What you are asked to do: Without including any image, retype the records word for word.

─── Records for the exercise ───

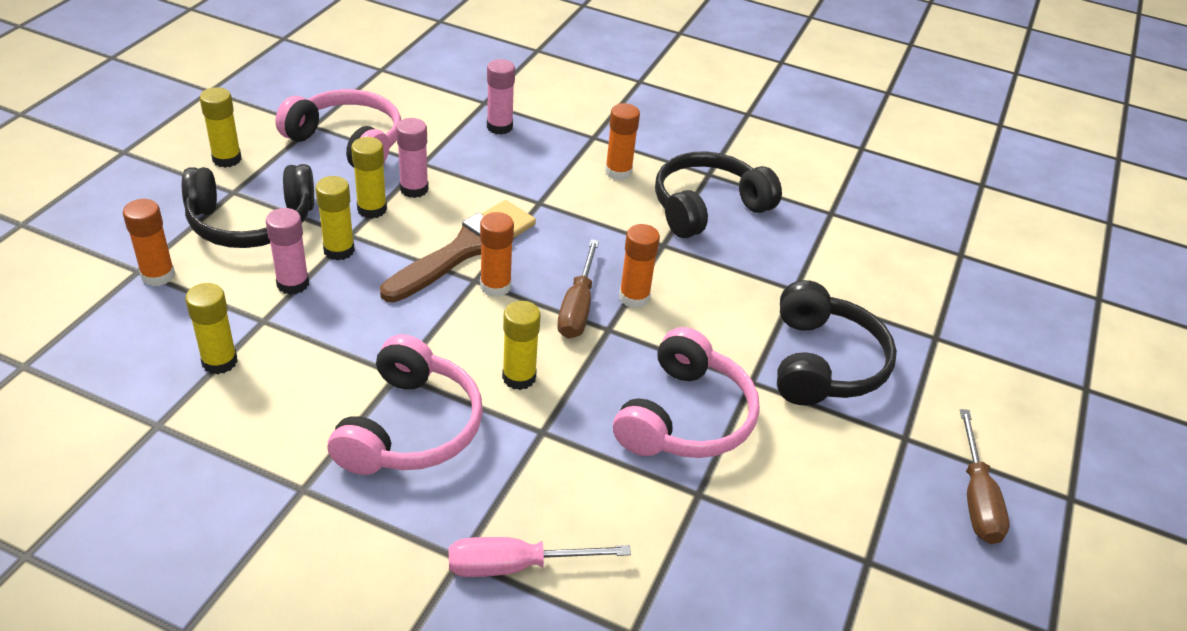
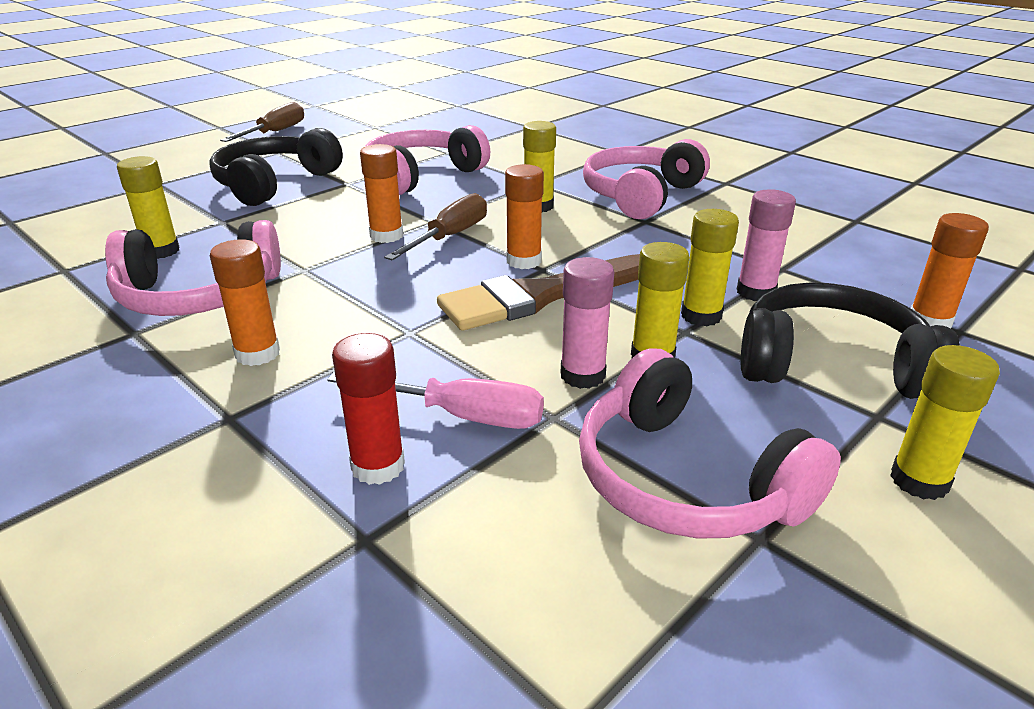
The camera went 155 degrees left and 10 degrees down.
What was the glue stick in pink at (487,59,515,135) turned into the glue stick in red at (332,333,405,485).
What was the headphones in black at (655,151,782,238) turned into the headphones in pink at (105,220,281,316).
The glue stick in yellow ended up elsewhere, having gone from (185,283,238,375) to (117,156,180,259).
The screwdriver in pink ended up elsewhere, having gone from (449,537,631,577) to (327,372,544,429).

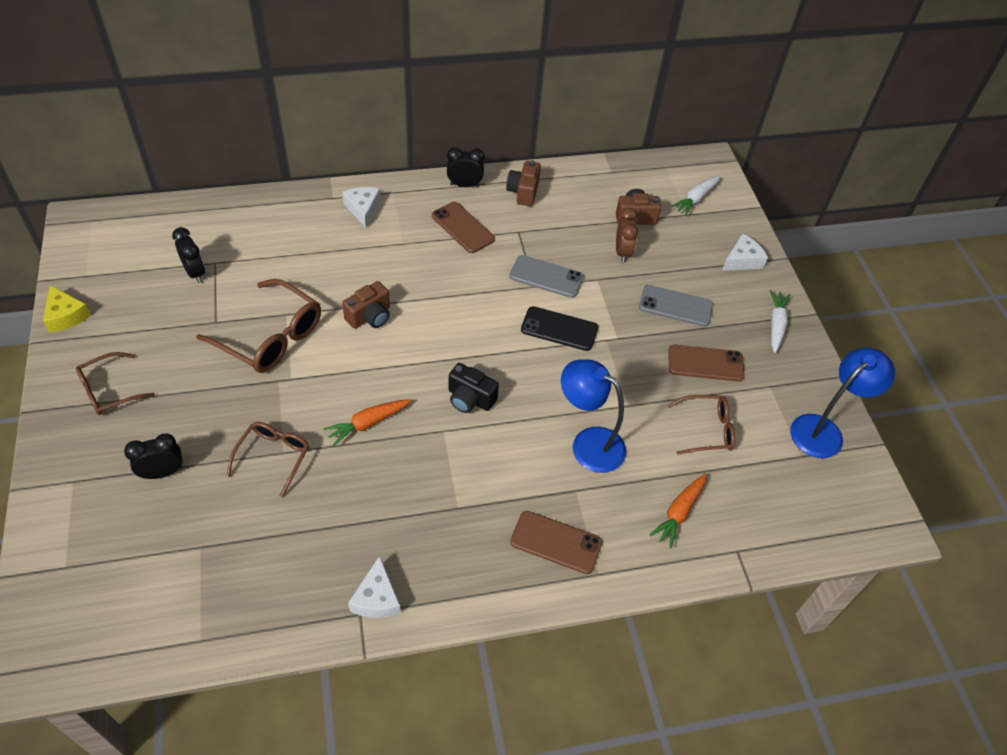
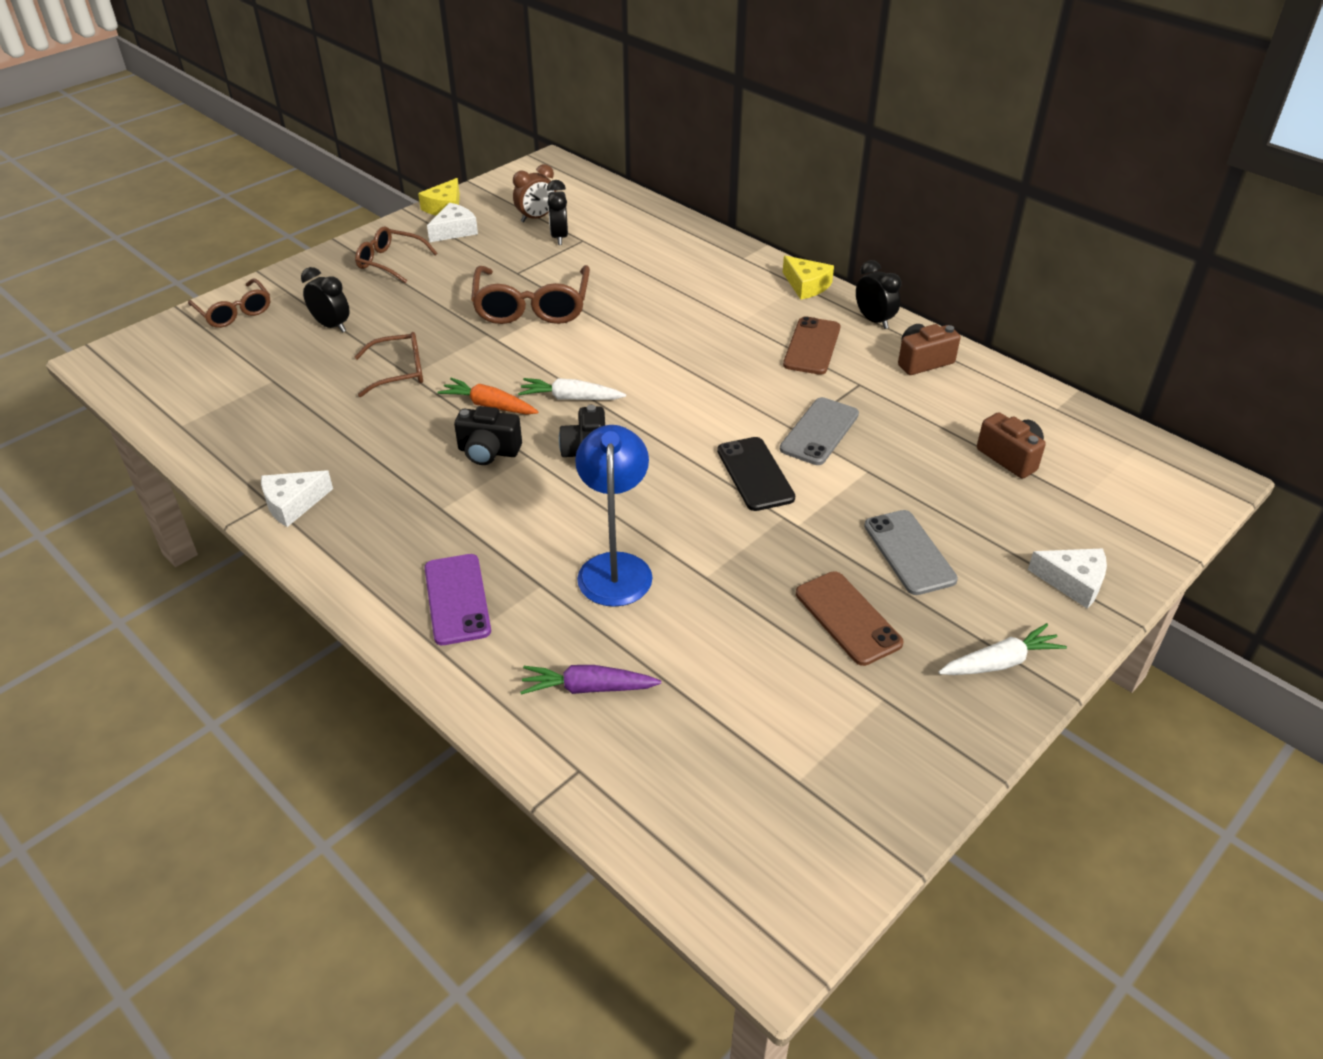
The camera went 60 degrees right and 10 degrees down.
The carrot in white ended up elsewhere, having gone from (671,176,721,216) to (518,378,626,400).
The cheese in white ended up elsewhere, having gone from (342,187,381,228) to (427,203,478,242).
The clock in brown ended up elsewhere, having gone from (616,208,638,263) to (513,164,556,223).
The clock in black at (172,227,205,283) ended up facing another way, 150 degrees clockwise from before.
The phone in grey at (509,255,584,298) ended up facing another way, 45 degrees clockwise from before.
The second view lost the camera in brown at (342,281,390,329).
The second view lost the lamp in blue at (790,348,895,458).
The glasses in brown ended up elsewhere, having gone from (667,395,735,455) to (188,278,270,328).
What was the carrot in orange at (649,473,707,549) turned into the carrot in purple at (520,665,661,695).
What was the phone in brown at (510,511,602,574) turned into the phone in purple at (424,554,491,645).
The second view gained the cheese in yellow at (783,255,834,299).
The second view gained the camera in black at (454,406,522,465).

───

Solution to this problem:
The camera went 155 degrees left and 10 degrees down.
What was the glue stick in pink at (487,59,515,135) turned into the glue stick in red at (332,333,405,485).
What was the headphones in black at (655,151,782,238) turned into the headphones in pink at (105,220,281,316).
The glue stick in yellow ended up elsewhere, having gone from (185,283,238,375) to (117,156,180,259).
The screwdriver in pink ended up elsewhere, having gone from (449,537,631,577) to (327,372,544,429).

The camera went 60 degrees right and 10 degrees down.
The carrot in white ended up elsewhere, having gone from (671,176,721,216) to (518,378,626,400).
The cheese in white ended up elsewhere, having gone from (342,187,381,228) to (427,203,478,242).
The clock in brown ended up elsewhere, having gone from (616,208,638,263) to (513,164,556,223).
The clock in black at (172,227,205,283) ended up facing another way, 150 degrees clockwise from before.
The phone in grey at (509,255,584,298) ended up facing another way, 45 degrees clockwise from before.
The second view lost the camera in brown at (342,281,390,329).
The second view lost the lamp in blue at (790,348,895,458).
The glasses in brown ended up elsewhere, having gone from (667,395,735,455) to (188,278,270,328).
What was the carrot in orange at (649,473,707,549) turned into the carrot in purple at (520,665,661,695).
What was the phone in brown at (510,511,602,574) turned into the phone in purple at (424,554,491,645).
The second view gained the cheese in yellow at (783,255,834,299).
The second view gained the camera in black at (454,406,522,465).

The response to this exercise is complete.